- _What needs to be done_
From the listing below, pull out all lines with "Holidays" in them.

- _Data records_
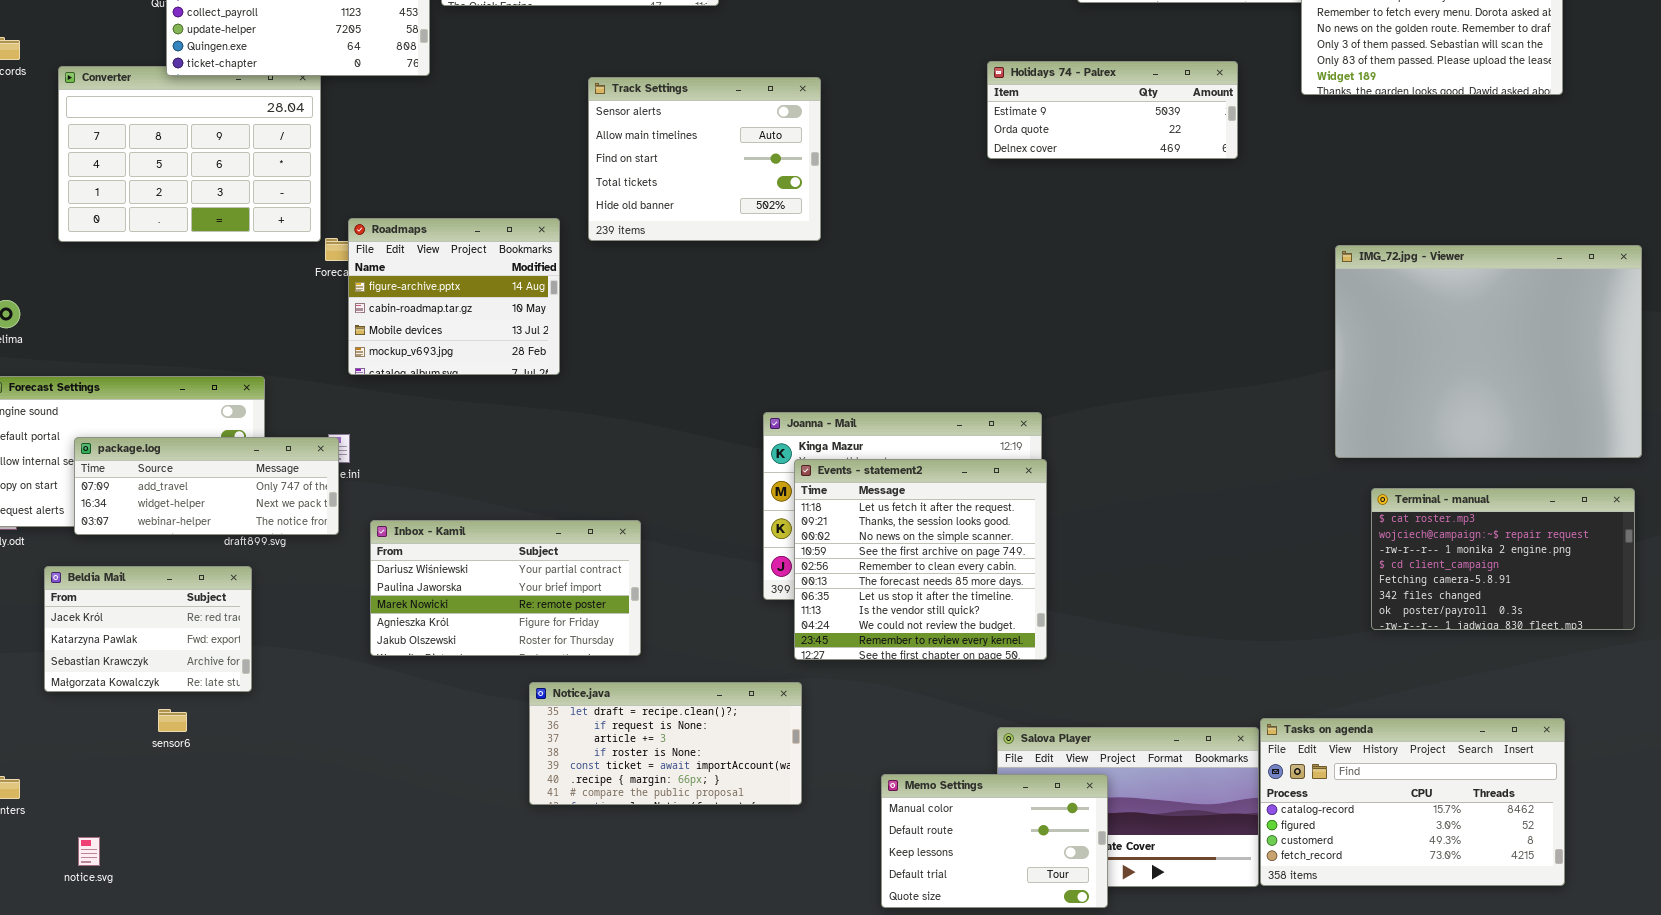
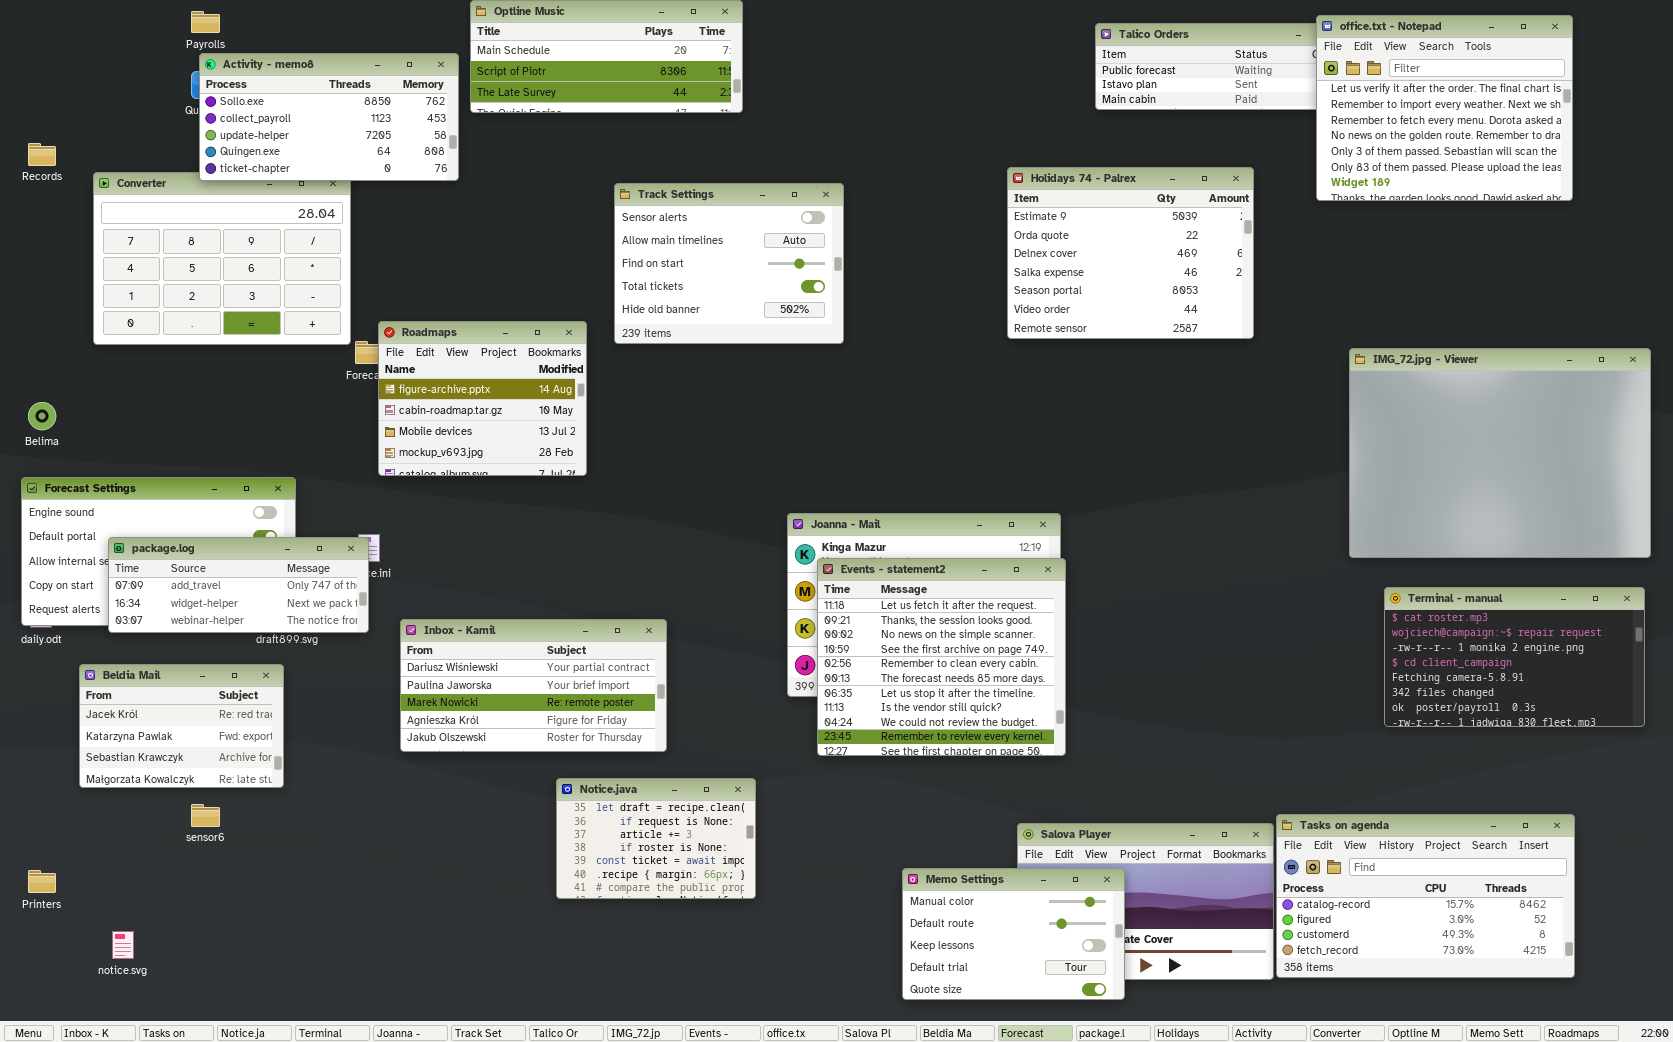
Holidays 74 - Palrex: [987,61,1238,159] -> [1007,167,1254,339], resized
Notice.java: [529,682,802,805] -> [556,778,756,899], resized

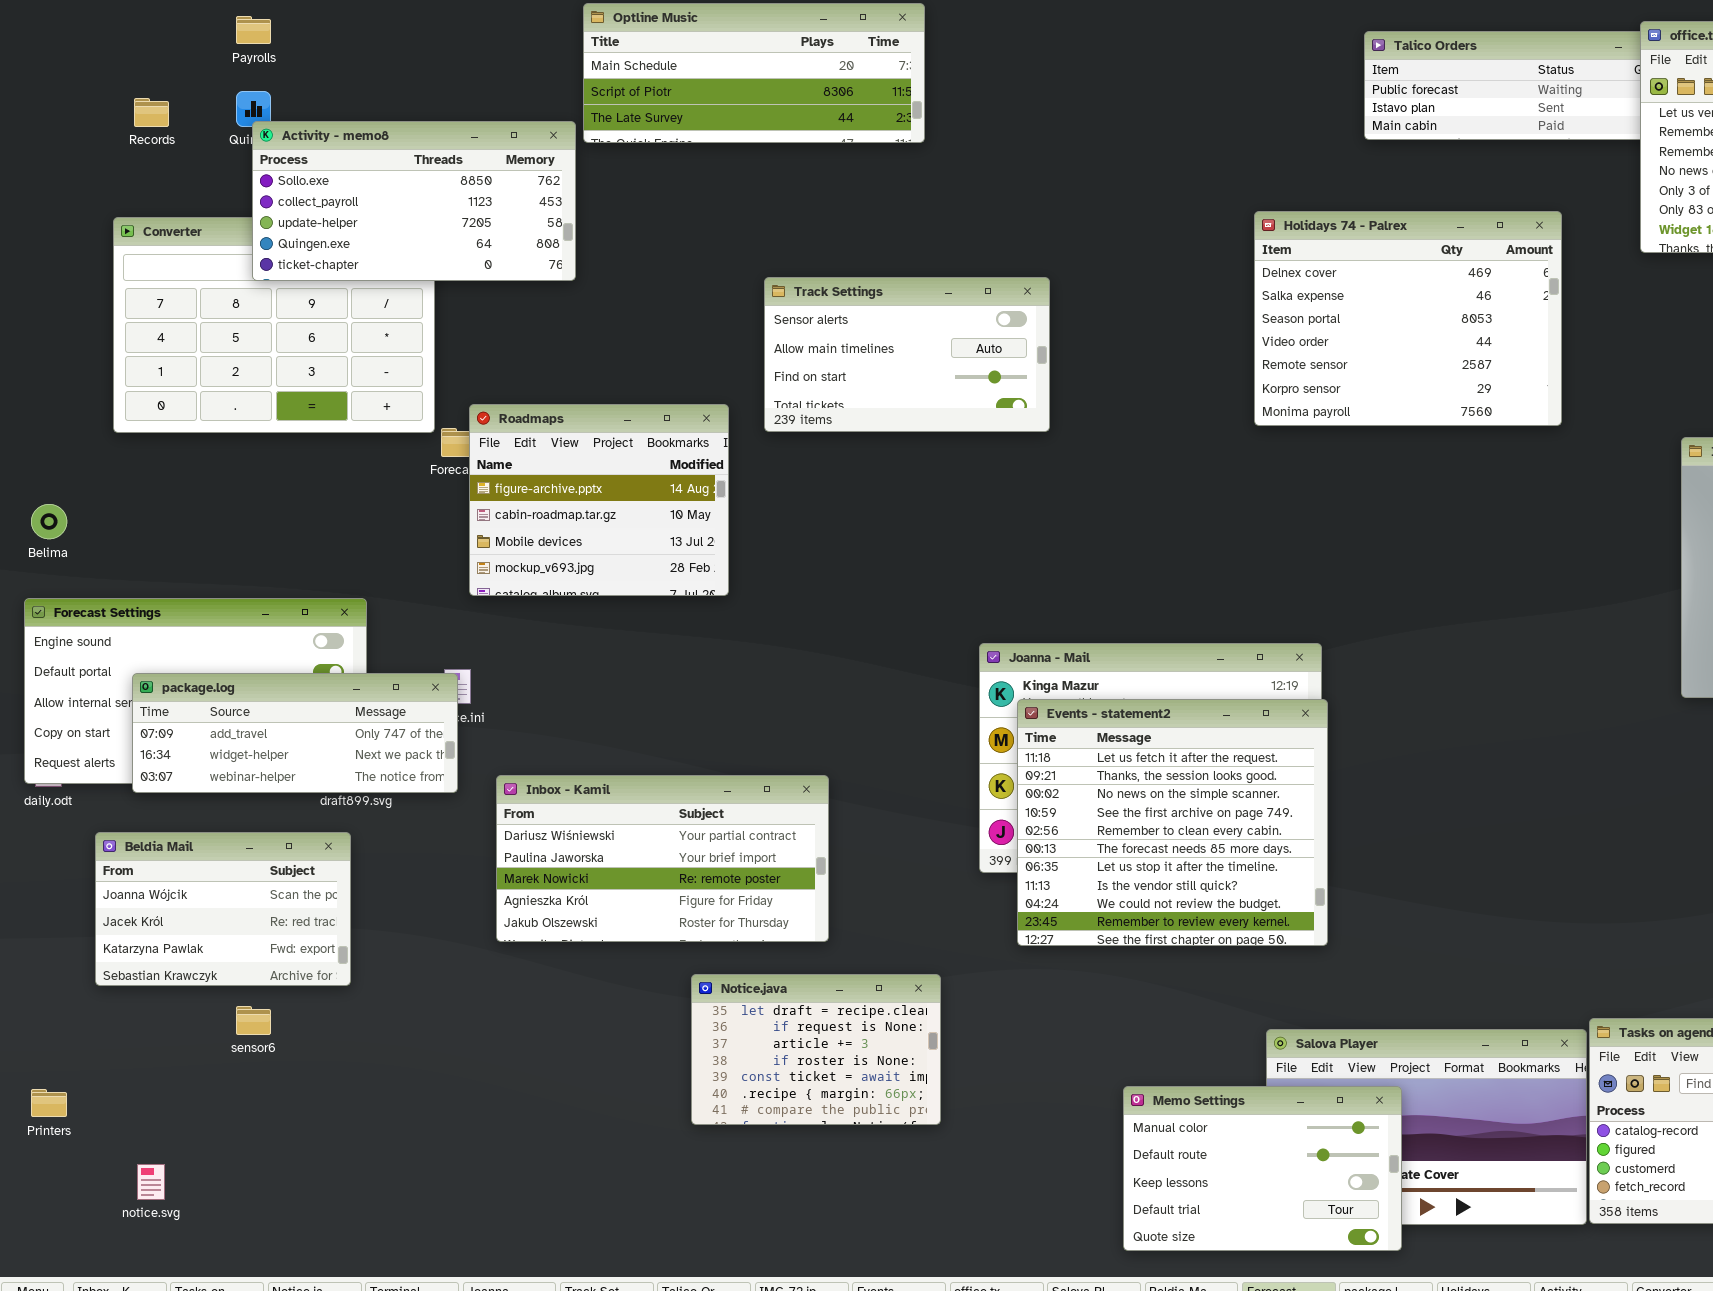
Activity - memo8: [199,53,459,181] -> [252,121,576,281], moved
Records: [28,143,56,166] -> [134,98,169,127], moved
Holidays 74 - Palrex: [1007,167,1254,339] -> [1254,211,1562,426], scrolled down 2 rows
Track Settings: [614,183,844,344] -> [764,277,1050,432], resized
Beldia Mail: [79,664,284,788] -> [95,832,351,986], scrolled up 1 row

- _Exercise response_
Holidays 74 - Palrex: [987,61,1238,159] -> [1007,167,1254,339], resized
Holidays 74 - Palrex: [1007,167,1254,339] -> [1254,211,1562,426], scrolled down 2 rows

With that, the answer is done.